[Data excerpts]
====

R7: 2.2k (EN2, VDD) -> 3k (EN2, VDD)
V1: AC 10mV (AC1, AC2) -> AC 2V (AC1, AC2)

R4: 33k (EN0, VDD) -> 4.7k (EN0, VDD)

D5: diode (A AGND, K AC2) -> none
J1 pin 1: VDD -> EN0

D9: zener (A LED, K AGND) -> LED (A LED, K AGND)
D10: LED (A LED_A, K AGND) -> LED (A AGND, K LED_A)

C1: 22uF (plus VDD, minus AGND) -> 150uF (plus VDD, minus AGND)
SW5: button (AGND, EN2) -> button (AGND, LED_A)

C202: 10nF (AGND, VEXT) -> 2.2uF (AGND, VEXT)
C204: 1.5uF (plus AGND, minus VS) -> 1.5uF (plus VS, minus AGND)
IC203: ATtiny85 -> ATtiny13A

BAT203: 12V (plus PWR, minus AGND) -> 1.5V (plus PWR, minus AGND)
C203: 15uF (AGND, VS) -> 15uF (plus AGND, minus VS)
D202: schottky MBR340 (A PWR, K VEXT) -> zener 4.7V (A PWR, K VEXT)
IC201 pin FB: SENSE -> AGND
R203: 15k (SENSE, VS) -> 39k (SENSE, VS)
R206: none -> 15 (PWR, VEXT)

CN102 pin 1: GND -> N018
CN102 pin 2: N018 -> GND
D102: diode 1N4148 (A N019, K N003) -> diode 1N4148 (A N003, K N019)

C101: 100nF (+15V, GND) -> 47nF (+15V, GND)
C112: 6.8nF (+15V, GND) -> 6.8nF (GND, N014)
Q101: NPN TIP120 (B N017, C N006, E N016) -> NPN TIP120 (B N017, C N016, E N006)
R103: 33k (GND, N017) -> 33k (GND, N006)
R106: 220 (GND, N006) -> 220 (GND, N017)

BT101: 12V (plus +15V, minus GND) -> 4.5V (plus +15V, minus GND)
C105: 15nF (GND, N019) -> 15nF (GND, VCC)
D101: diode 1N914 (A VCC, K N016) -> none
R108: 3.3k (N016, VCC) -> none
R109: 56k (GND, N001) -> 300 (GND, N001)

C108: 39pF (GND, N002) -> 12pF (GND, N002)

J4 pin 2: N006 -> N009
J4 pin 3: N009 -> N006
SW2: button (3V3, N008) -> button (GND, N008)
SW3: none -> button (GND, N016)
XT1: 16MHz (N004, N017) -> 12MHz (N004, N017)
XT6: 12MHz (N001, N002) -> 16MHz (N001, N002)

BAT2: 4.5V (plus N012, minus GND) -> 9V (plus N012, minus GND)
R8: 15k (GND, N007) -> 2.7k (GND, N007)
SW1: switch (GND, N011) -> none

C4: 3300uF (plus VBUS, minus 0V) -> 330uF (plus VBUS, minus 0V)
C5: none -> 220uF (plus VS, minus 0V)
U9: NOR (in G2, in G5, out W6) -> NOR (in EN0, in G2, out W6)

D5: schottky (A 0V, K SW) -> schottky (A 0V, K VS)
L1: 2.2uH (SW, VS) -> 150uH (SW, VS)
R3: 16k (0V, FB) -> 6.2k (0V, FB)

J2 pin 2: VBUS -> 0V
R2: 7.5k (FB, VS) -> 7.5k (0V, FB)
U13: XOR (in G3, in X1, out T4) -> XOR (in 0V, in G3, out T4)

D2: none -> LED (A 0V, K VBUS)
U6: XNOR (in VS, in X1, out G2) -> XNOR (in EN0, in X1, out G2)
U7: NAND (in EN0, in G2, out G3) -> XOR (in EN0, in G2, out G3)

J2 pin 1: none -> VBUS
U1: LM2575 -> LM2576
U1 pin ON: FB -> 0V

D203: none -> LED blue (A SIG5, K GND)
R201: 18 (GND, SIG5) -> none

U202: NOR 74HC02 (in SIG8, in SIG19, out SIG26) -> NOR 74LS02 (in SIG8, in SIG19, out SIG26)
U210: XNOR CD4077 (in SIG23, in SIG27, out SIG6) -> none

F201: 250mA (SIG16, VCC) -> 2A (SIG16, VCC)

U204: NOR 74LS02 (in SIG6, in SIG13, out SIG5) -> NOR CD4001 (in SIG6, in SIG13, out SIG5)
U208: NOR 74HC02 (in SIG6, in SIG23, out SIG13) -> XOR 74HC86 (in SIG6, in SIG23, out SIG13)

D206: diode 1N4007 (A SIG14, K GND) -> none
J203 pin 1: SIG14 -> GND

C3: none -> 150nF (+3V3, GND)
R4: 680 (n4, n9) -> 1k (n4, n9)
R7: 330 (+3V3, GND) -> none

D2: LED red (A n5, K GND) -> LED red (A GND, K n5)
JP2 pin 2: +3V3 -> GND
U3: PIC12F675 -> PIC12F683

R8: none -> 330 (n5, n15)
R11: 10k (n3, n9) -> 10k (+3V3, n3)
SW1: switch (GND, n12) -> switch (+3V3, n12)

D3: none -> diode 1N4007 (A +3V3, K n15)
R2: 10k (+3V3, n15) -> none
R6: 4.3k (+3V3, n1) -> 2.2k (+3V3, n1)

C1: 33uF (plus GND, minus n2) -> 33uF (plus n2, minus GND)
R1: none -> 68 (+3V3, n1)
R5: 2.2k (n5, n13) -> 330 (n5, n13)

====

Print again the lines of the entries above that fall between the line holding "BT101: 12V (plus" and the line holding "SW2: button (3V3, N008) -> button (GND, N008)", inclusive, exactly as they stand.

BT101: 12V (plus +15V, minus GND) -> 4.5V (plus +15V, minus GND)
C105: 15nF (GND, N019) -> 15nF (GND, VCC)
D101: diode 1N914 (A VCC, K N016) -> none
R108: 3.3k (N016, VCC) -> none
R109: 56k (GND, N001) -> 300 (GND, N001)

C108: 39pF (GND, N002) -> 12pF (GND, N002)

J4 pin 2: N006 -> N009
J4 pin 3: N009 -> N006
SW2: button (3V3, N008) -> button (GND, N008)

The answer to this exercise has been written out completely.